Data records =
----------------

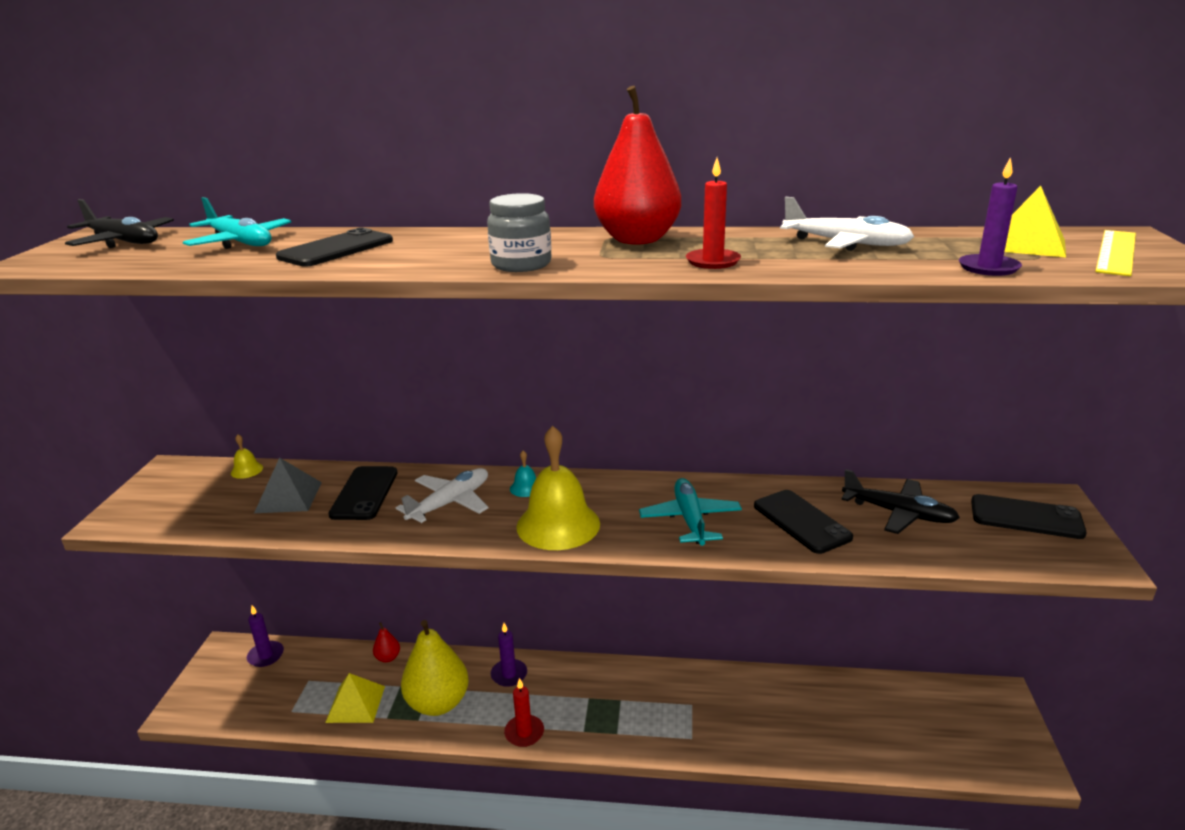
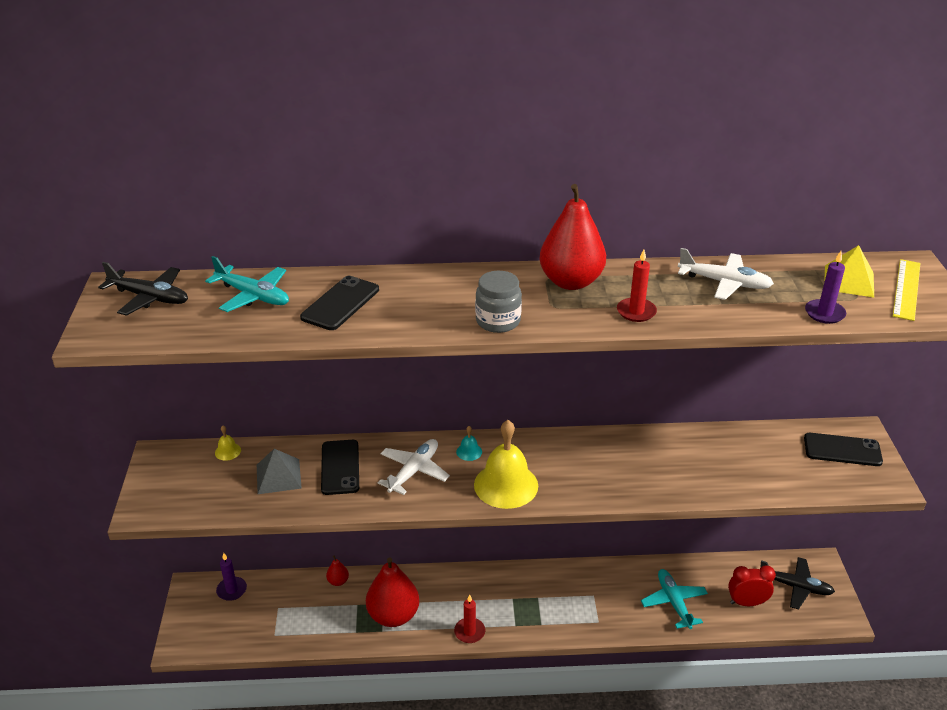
camera: 10 degrees left, 10 degrees up
yellow pyramid [325,673,385,723] -> none
yellow pear [401,620,469,716] -> red pear [366,557,419,627]
purple candle [491,623,527,687] -> none
turquoise plane [639,478,742,546] -> turquoise plane moved to [641,569,708,629]
black phone [754,490,853,554] -> none
black plane [841,469,960,534] -> black plane moved to [761,557,835,610]
none -> red clock [728,565,776,606]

----------------

Your objective =
Would you please copy the material exactly, leaving all the pictures out?

Result of the task =
camera: 10 degrees left, 10 degrees up
yellow pyramid [325,673,385,723] -> none
yellow pear [401,620,469,716] -> red pear [366,557,419,627]
purple candle [491,623,527,687] -> none
turquoise plane [639,478,742,546] -> turquoise plane moved to [641,569,708,629]
black phone [754,490,853,554] -> none
black plane [841,469,960,534] -> black plane moved to [761,557,835,610]
none -> red clock [728,565,776,606]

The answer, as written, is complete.